--- INPUT FOR THIS TASK ---
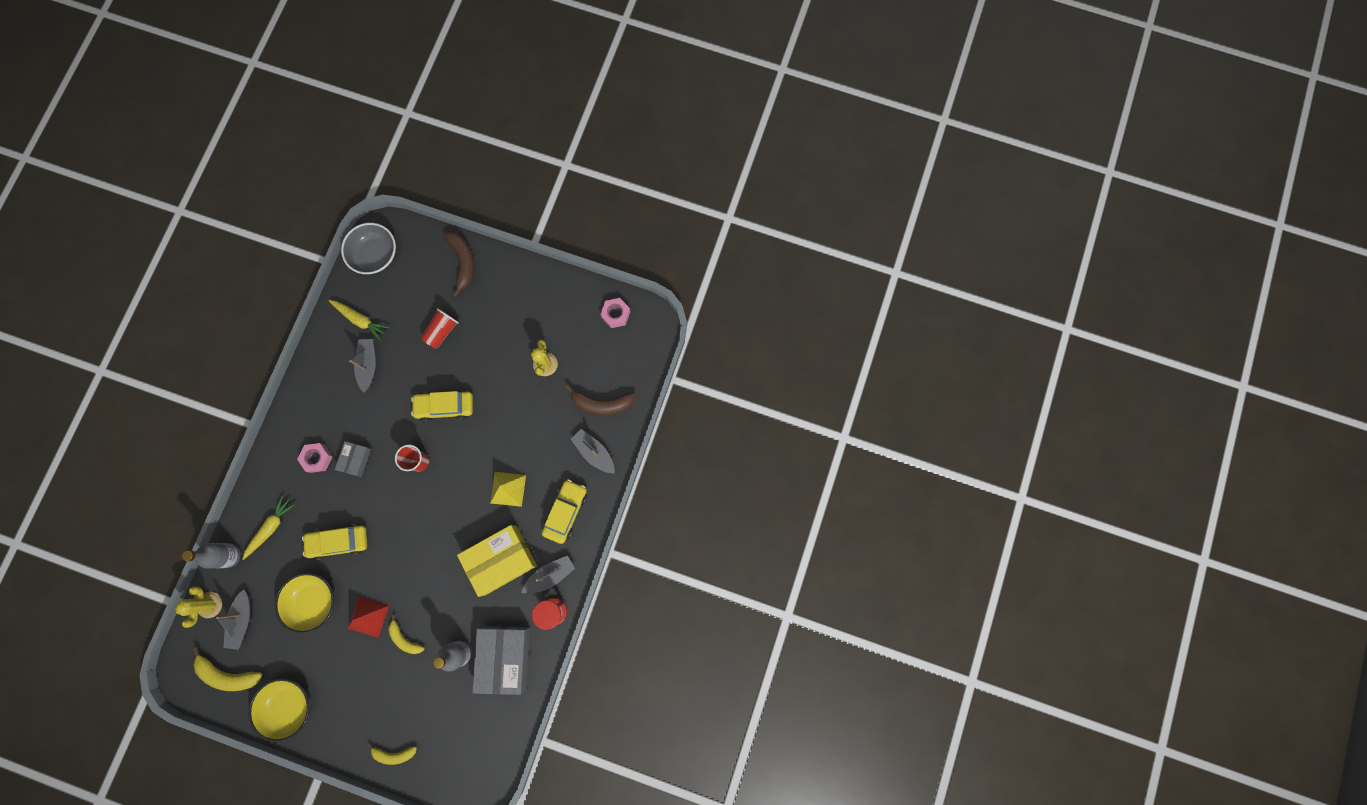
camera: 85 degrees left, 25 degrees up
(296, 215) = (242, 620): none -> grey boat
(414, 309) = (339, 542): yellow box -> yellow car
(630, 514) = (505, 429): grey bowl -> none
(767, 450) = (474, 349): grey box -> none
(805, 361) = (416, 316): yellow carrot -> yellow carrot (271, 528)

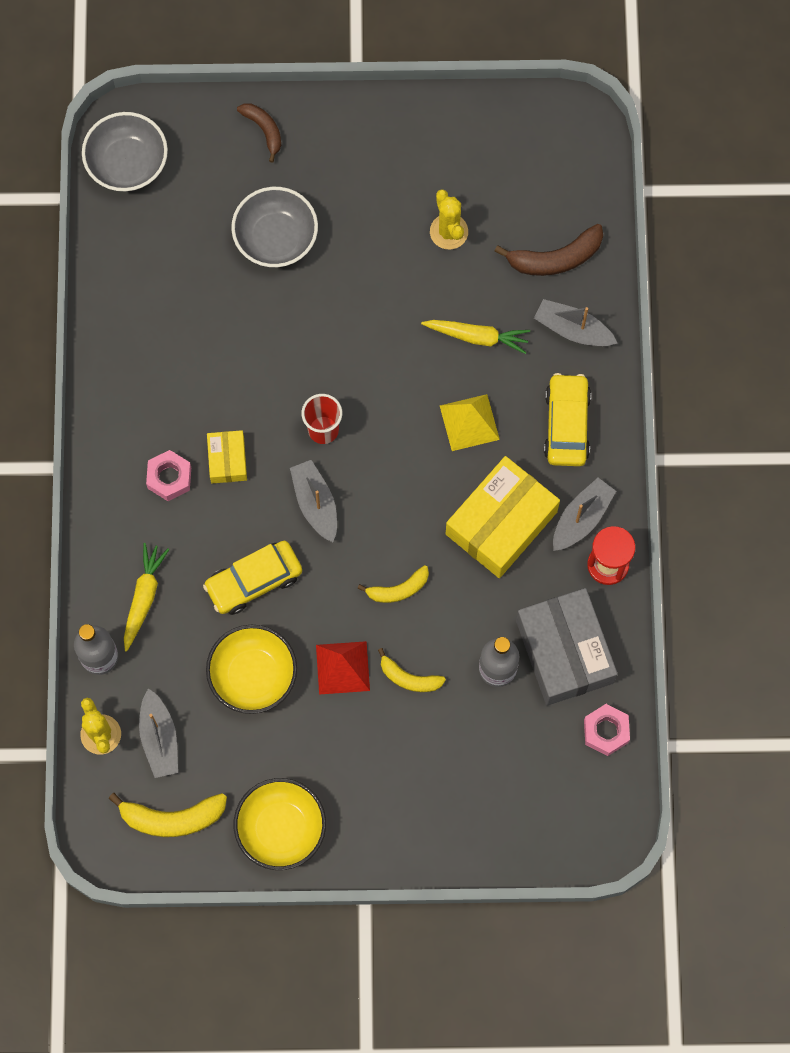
camera: 20 degrees left, 5 degrees down
(356, 459) = (227, 460): grey box -> yellow box
(360, 320) = (146, 263): yellow carrot -> yellow carrot (477, 337)
(368, 365) = (187, 322): grey boat -> grey boat (315, 503)
(394, 754) = (463, 837): yellow banana -> yellow banana (398, 589)
(442, 331) = (276, 238): red cup -> grey bowl
(445, 407) = (327, 341): yellow car -> none
(463, 262) = (264, 130): brown banana -> brown banana, size x0.64
(616, 314) = (522, 127): pink nut -> pink nut (606, 731)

--- WHAT YOU HAVE TO DO ---
Copy only the lines above from the one containing "(805, 361) = (416, 316): yellow" through the one containing "(360, 320) = (146, 263): yellow", both included. Leave out the pictures.

--- ANSWER SPACE ---
(805, 361) = (416, 316): yellow carrot -> yellow carrot (271, 528)

camera: 20 degrees left, 5 degrees down
(356, 459) = (227, 460): grey box -> yellow box
(360, 320) = (146, 263): yellow carrot -> yellow carrot (477, 337)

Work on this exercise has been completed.